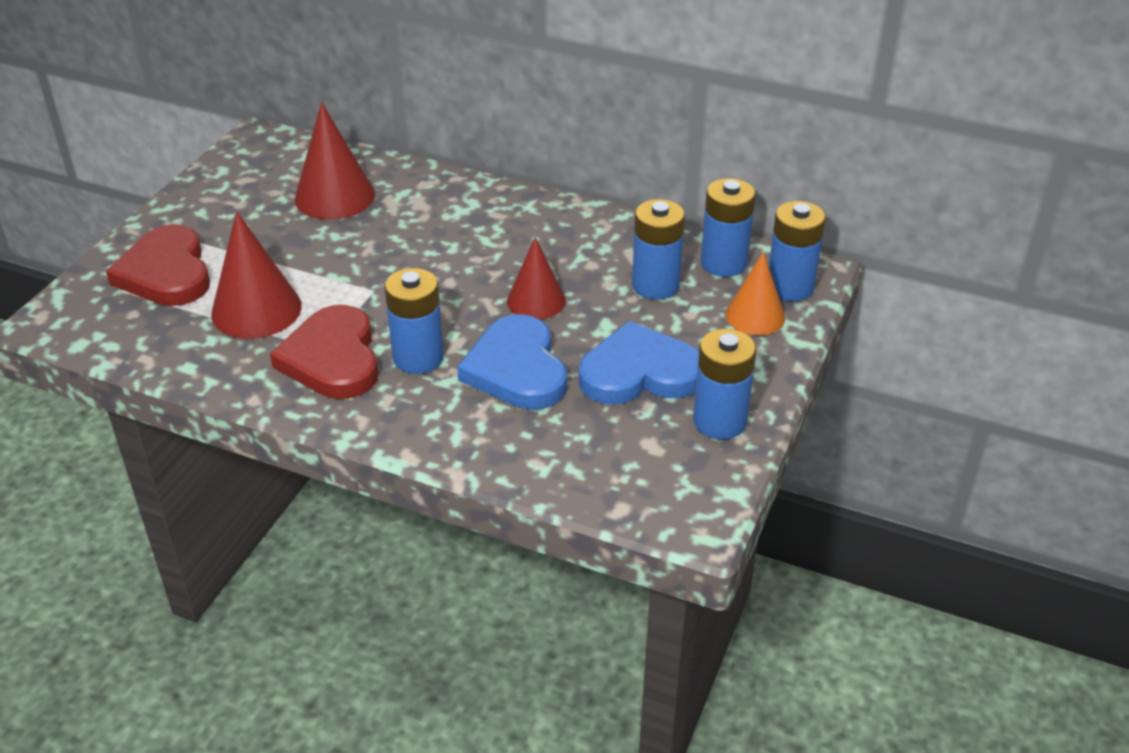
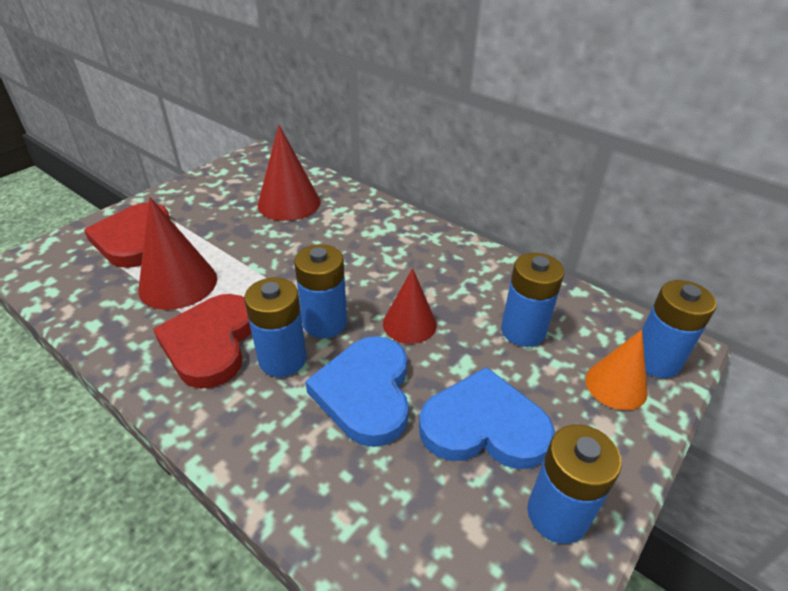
camera: 15 degrees right, 0 degrees up
(723, 263) = (592, 321): blue battery -> blue battery (324, 323)

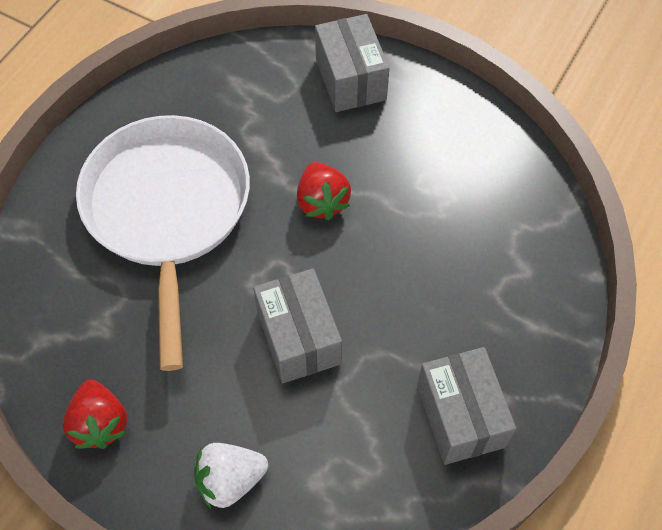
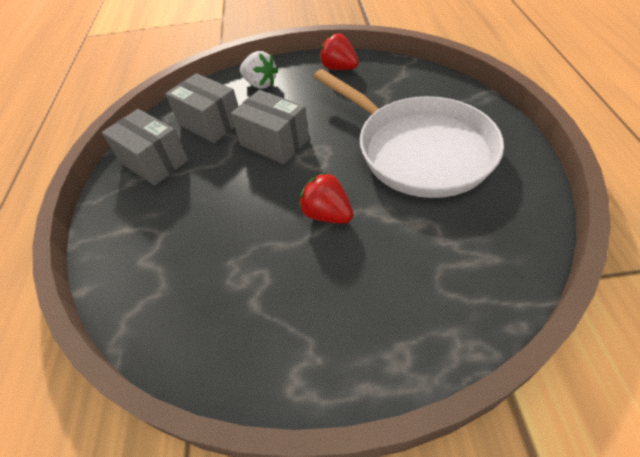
camera: 150 degrees right, 10 degrees down
(230, 480) = (260, 84): white strawberry -> white strawberry turned 90 degrees clockwise
(350, 79) = (401, 330): grey box -> grey box (210, 123)

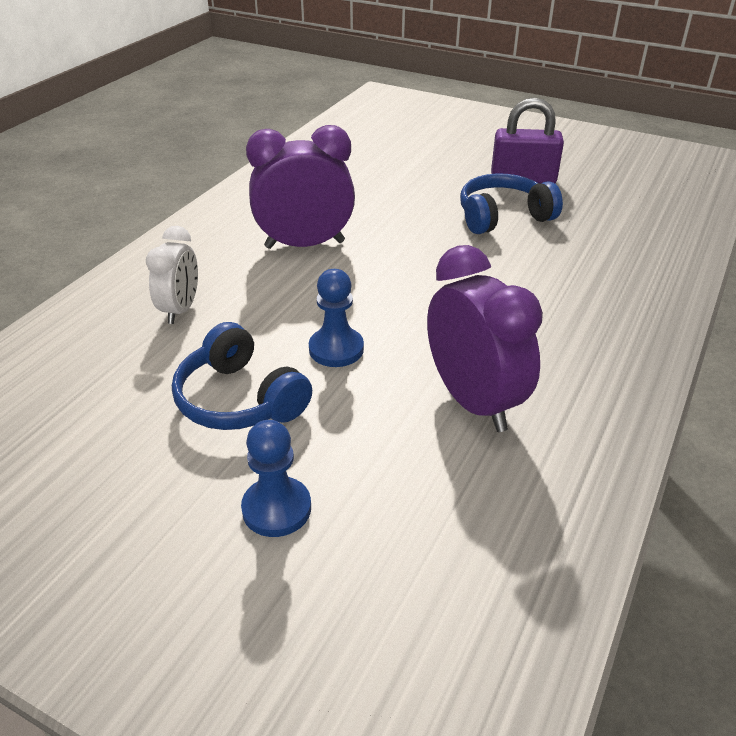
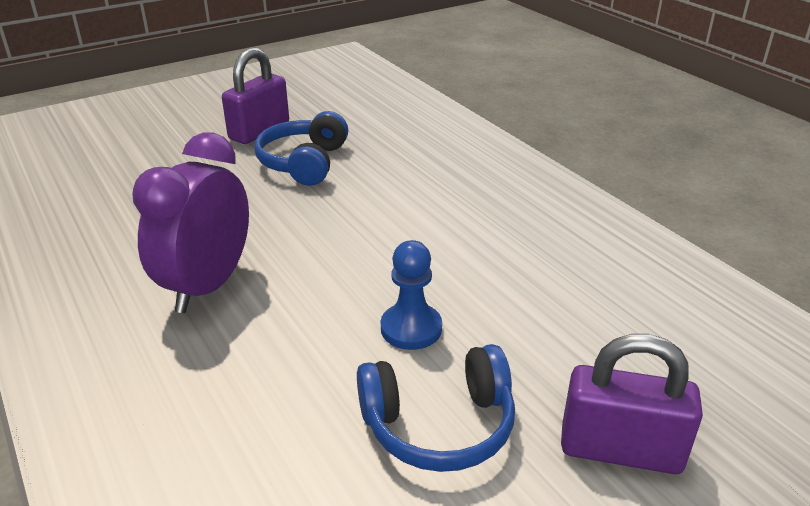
camera: 60 degrees left, 5 degrees down
(180, 309) = (227, 425): white clock -> none
(276, 509) = (620, 450): blue pawn -> purple padlock
(473, 402) = (545, 279): purple clock -> none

■ Requirement:
Copy every record verbatim while leaving each picture out.

■ Answer for the task:
camera: 15 degrees right, 0 degrees up
(723, 263) = (592, 321): blue battery -> blue battery (324, 323)

camera: 150 degrees right, 10 degrees down
(230, 480) = (260, 84): white strawberry -> white strawberry turned 90 degrees clockwise
(350, 79) = (401, 330): grey box -> grey box (210, 123)

camera: 60 degrees left, 5 degrees down
(180, 309) = (227, 425): white clock -> none
(276, 509) = (620, 450): blue pawn -> purple padlock
(473, 402) = (545, 279): purple clock -> none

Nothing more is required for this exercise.